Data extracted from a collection
%%

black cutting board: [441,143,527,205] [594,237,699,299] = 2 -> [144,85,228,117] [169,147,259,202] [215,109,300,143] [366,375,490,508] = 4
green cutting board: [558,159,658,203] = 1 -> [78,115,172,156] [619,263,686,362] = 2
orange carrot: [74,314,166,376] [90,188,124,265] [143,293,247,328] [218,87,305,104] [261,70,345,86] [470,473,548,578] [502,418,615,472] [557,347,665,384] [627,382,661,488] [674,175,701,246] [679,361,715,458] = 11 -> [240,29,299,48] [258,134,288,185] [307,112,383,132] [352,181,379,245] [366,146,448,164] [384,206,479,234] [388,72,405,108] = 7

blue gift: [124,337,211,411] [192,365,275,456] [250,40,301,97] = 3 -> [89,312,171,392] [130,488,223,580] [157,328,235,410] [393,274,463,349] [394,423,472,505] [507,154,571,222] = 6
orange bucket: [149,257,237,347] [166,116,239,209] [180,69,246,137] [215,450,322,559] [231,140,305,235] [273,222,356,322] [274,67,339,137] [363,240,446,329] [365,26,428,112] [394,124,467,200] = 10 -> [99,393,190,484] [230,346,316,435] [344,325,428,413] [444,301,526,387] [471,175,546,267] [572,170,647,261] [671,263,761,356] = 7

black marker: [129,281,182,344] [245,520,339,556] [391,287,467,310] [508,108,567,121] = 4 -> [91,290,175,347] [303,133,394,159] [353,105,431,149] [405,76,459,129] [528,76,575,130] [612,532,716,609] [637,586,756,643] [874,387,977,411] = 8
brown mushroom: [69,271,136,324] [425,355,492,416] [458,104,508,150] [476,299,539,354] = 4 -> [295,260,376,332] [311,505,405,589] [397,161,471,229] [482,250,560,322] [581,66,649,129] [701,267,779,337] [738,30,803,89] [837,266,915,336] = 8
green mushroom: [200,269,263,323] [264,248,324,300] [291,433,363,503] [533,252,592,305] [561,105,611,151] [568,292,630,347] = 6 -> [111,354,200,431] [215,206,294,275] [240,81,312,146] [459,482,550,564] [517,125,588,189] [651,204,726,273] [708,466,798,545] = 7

%%

▶ [EXERCISE PROMPT]:
What's wanted here is every record, retyped exactly as shown above.

▶ [SOLUTION TO THIS PROBLEM]:
black cutting board: [441,143,527,205] [594,237,699,299] = 2 -> [144,85,228,117] [169,147,259,202] [215,109,300,143] [366,375,490,508] = 4
green cutting board: [558,159,658,203] = 1 -> [78,115,172,156] [619,263,686,362] = 2
orange carrot: [74,314,166,376] [90,188,124,265] [143,293,247,328] [218,87,305,104] [261,70,345,86] [470,473,548,578] [502,418,615,472] [557,347,665,384] [627,382,661,488] [674,175,701,246] [679,361,715,458] = 11 -> [240,29,299,48] [258,134,288,185] [307,112,383,132] [352,181,379,245] [366,146,448,164] [384,206,479,234] [388,72,405,108] = 7

blue gift: [124,337,211,411] [192,365,275,456] [250,40,301,97] = 3 -> [89,312,171,392] [130,488,223,580] [157,328,235,410] [393,274,463,349] [394,423,472,505] [507,154,571,222] = 6
orange bucket: [149,257,237,347] [166,116,239,209] [180,69,246,137] [215,450,322,559] [231,140,305,235] [273,222,356,322] [274,67,339,137] [363,240,446,329] [365,26,428,112] [394,124,467,200] = 10 -> [99,393,190,484] [230,346,316,435] [344,325,428,413] [444,301,526,387] [471,175,546,267] [572,170,647,261] [671,263,761,356] = 7

black marker: [129,281,182,344] [245,520,339,556] [391,287,467,310] [508,108,567,121] = 4 -> [91,290,175,347] [303,133,394,159] [353,105,431,149] [405,76,459,129] [528,76,575,130] [612,532,716,609] [637,586,756,643] [874,387,977,411] = 8
brown mushroom: [69,271,136,324] [425,355,492,416] [458,104,508,150] [476,299,539,354] = 4 -> [295,260,376,332] [311,505,405,589] [397,161,471,229] [482,250,560,322] [581,66,649,129] [701,267,779,337] [738,30,803,89] [837,266,915,336] = 8
green mushroom: [200,269,263,323] [264,248,324,300] [291,433,363,503] [533,252,592,305] [561,105,611,151] [568,292,630,347] = 6 -> [111,354,200,431] [215,206,294,275] [240,81,312,146] [459,482,550,564] [517,125,588,189] [651,204,726,273] [708,466,798,545] = 7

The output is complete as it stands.